• WORK INSTRUCTION: All of the data is to be written out again exactly, without the pictures.

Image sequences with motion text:
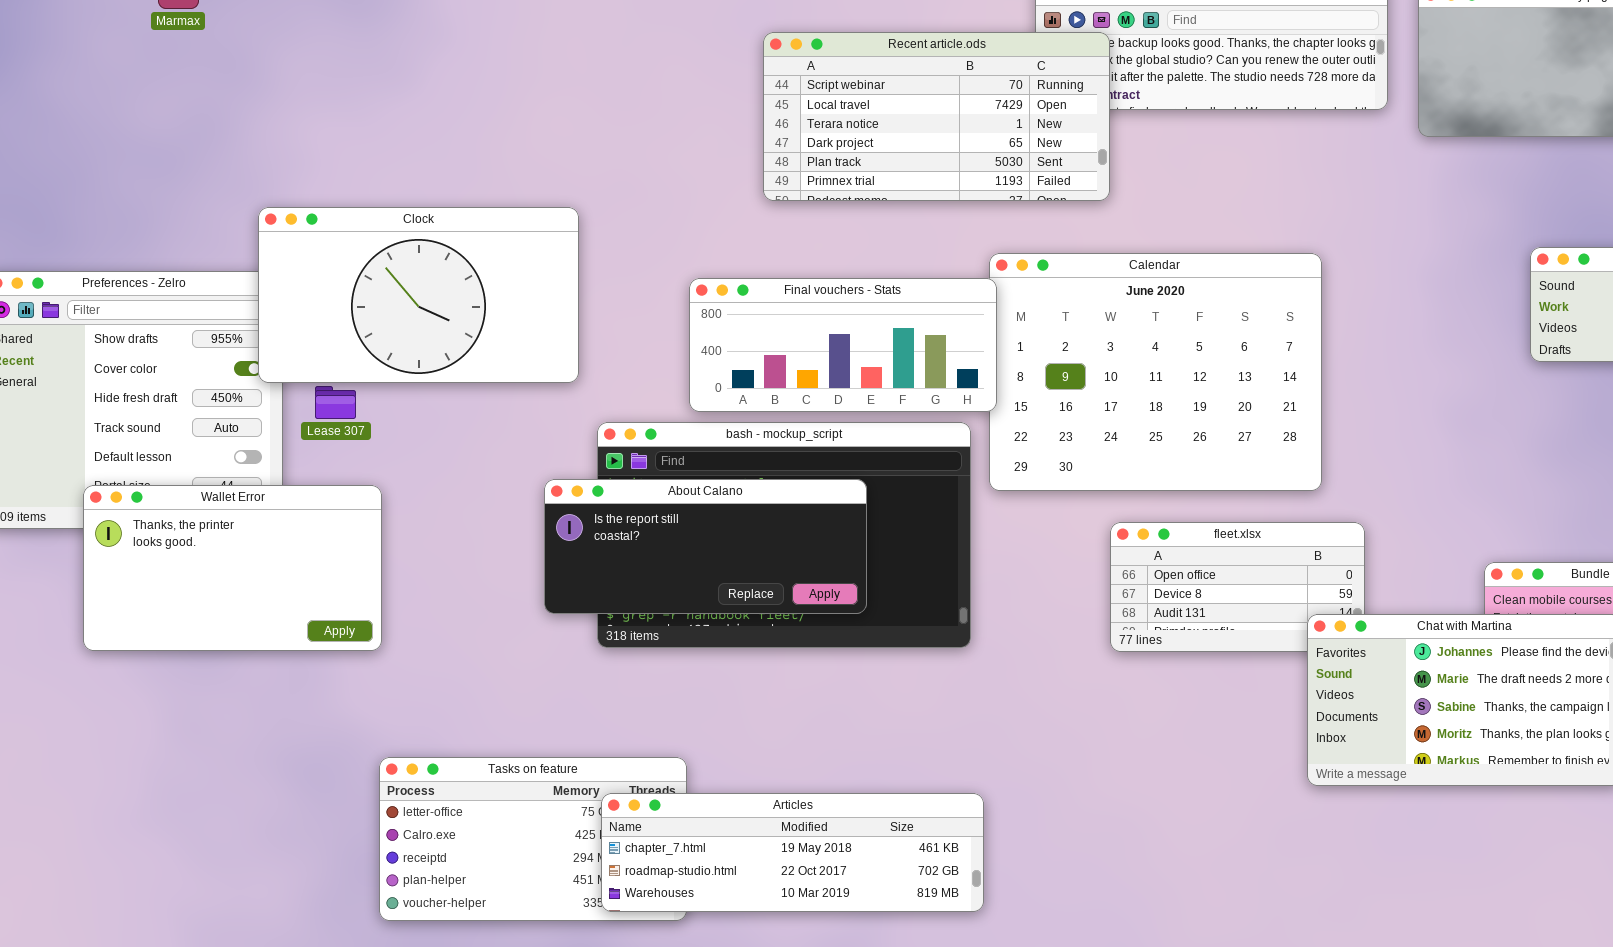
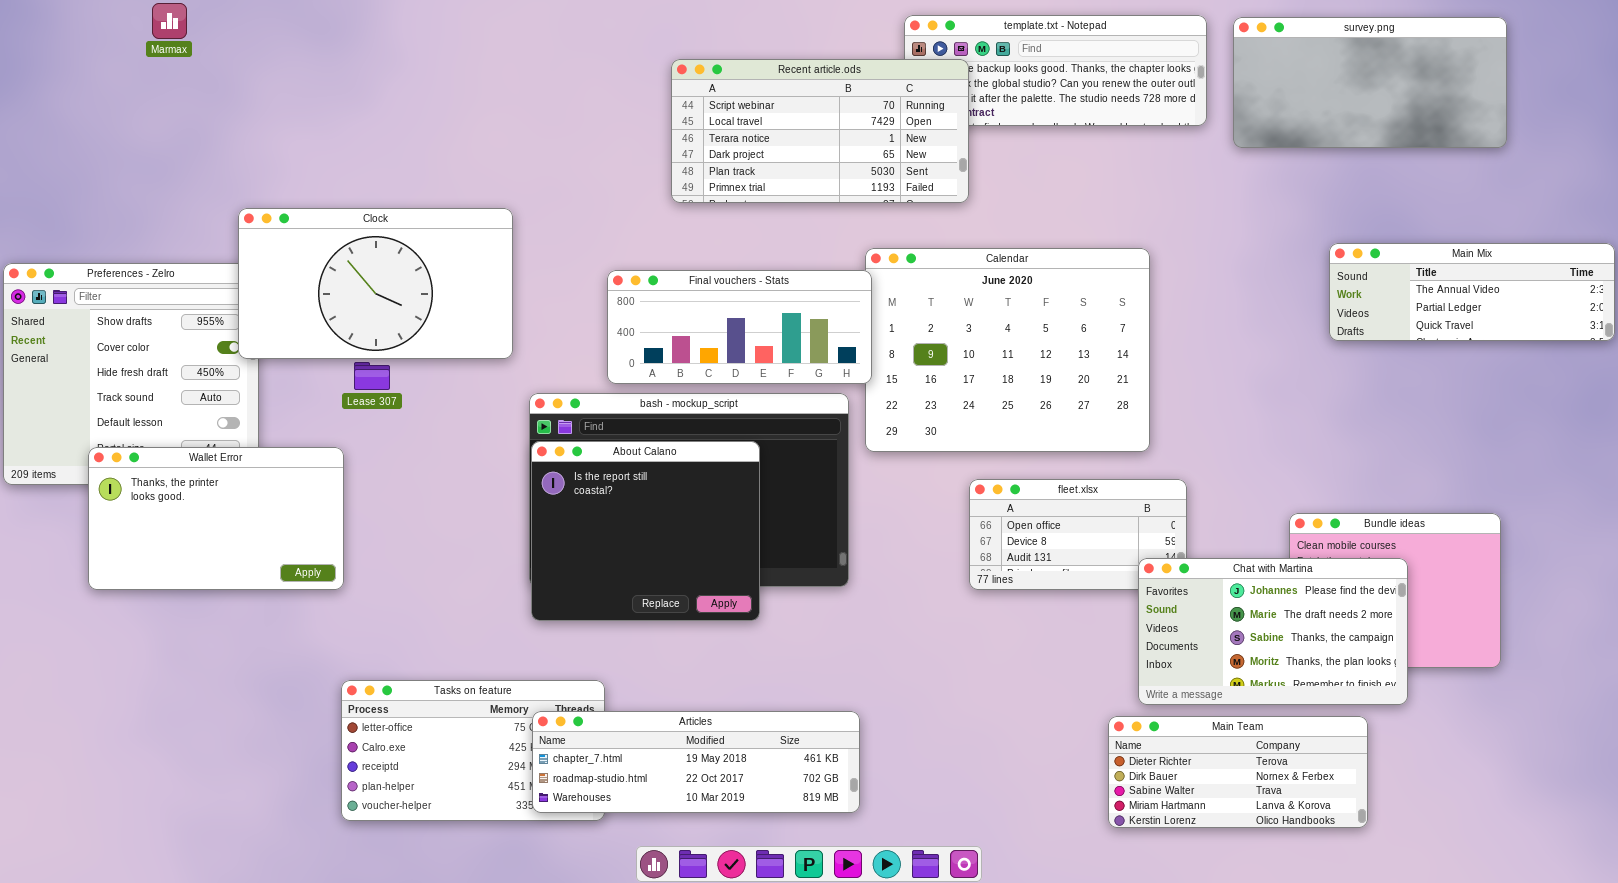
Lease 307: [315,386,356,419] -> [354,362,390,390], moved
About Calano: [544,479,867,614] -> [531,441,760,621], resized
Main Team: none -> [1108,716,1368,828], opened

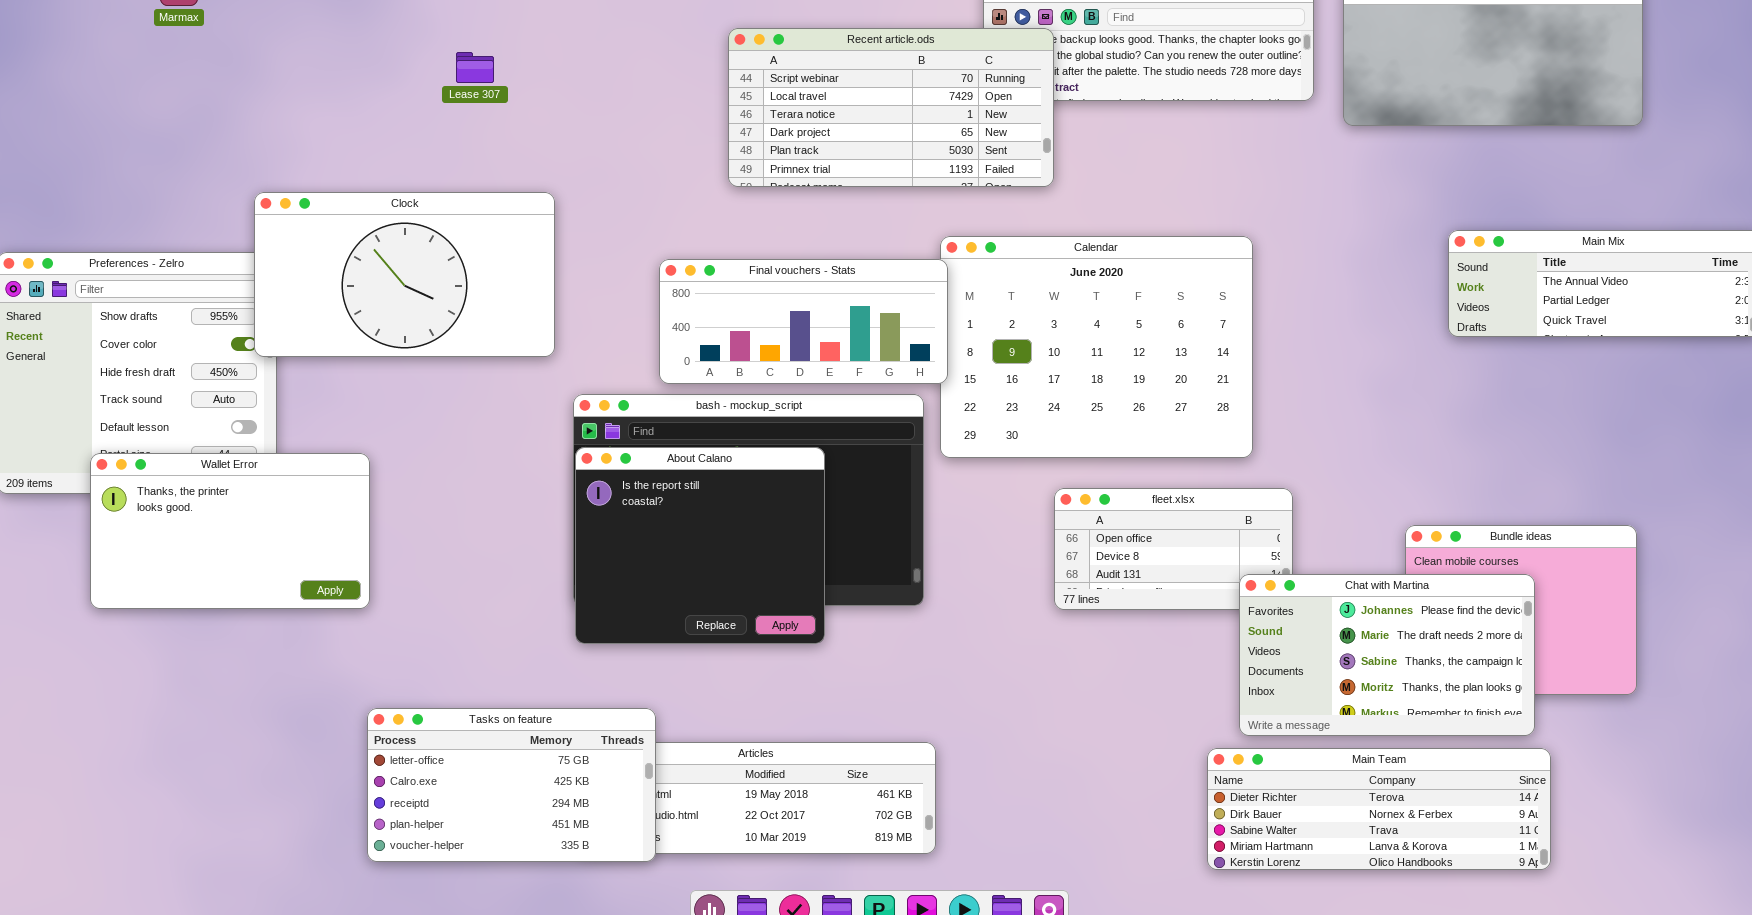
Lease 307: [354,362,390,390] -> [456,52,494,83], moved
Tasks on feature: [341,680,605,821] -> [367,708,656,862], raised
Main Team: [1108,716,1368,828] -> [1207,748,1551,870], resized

• SOLUTION:
Lease 307: [315,386,356,419] -> [354,362,390,390], moved
About Calano: [544,479,867,614] -> [531,441,760,621], resized
Main Team: none -> [1108,716,1368,828], opened

Lease 307: [354,362,390,390] -> [456,52,494,83], moved
Tasks on feature: [341,680,605,821] -> [367,708,656,862], raised
Main Team: [1108,716,1368,828] -> [1207,748,1551,870], resized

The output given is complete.